= Work required =
Copy out every line of the records in which "casquette" can be found.

= Supplied information =
>>>

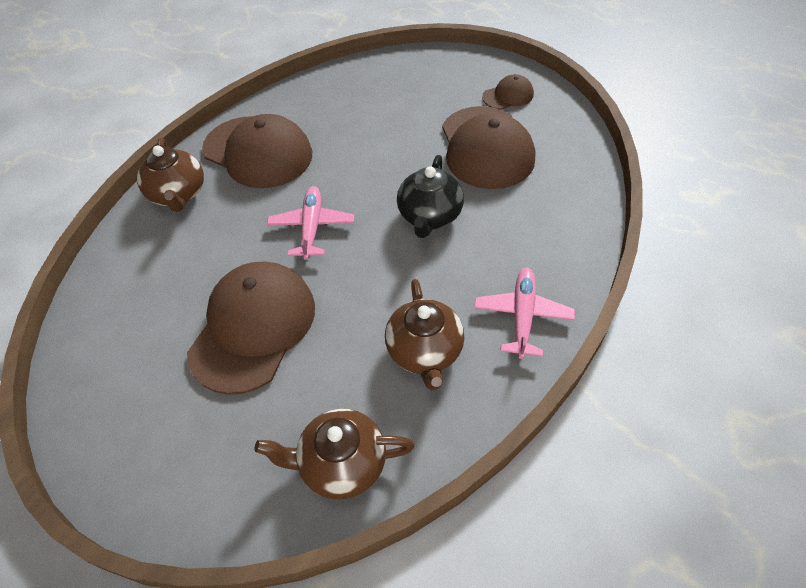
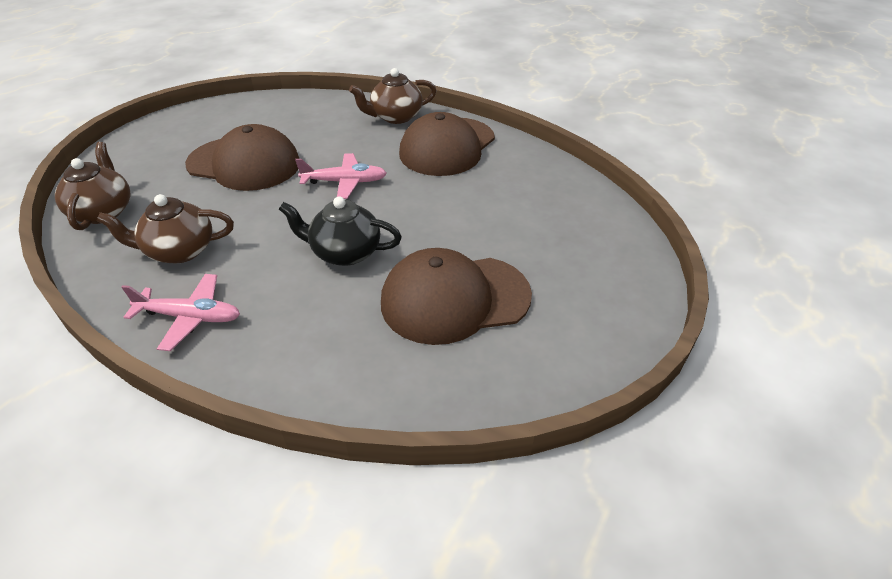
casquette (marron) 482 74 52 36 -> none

<<<
>>>

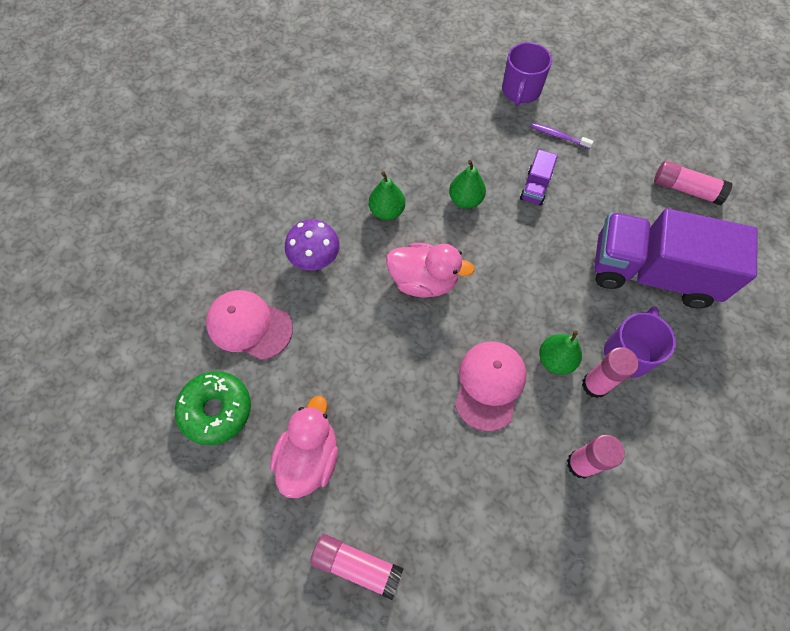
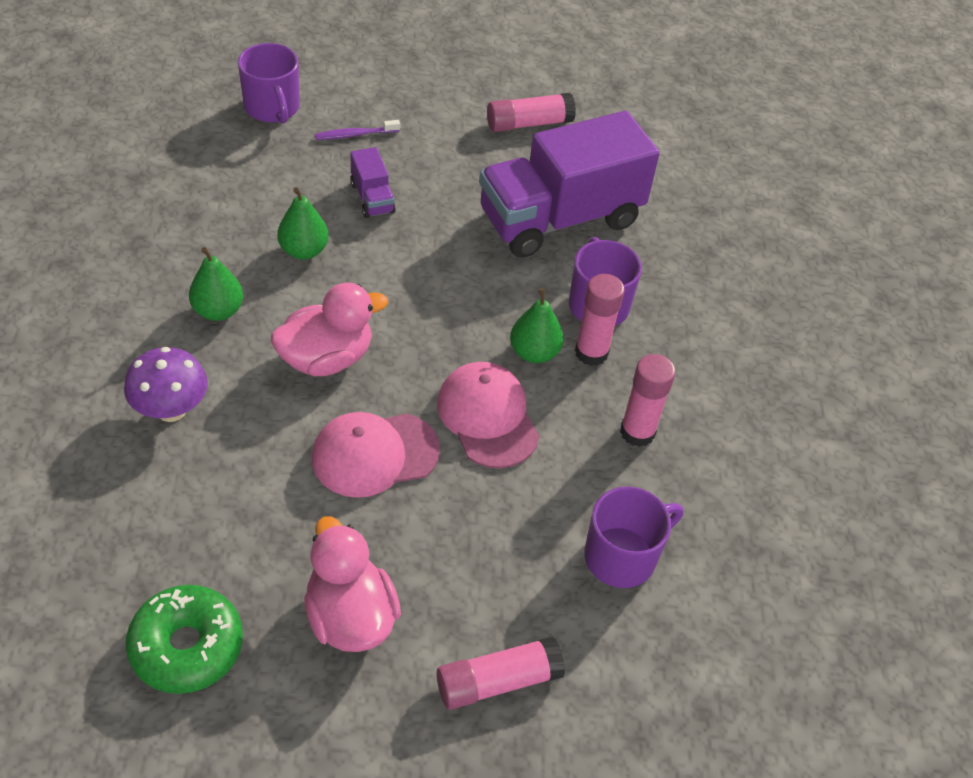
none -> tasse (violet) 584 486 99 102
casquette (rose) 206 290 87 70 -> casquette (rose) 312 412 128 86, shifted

<<<

= Exercise answer =
casquette (marron) 482 74 52 36 -> none
casquette (rose) 206 290 87 70 -> casquette (rose) 312 412 128 86, shifted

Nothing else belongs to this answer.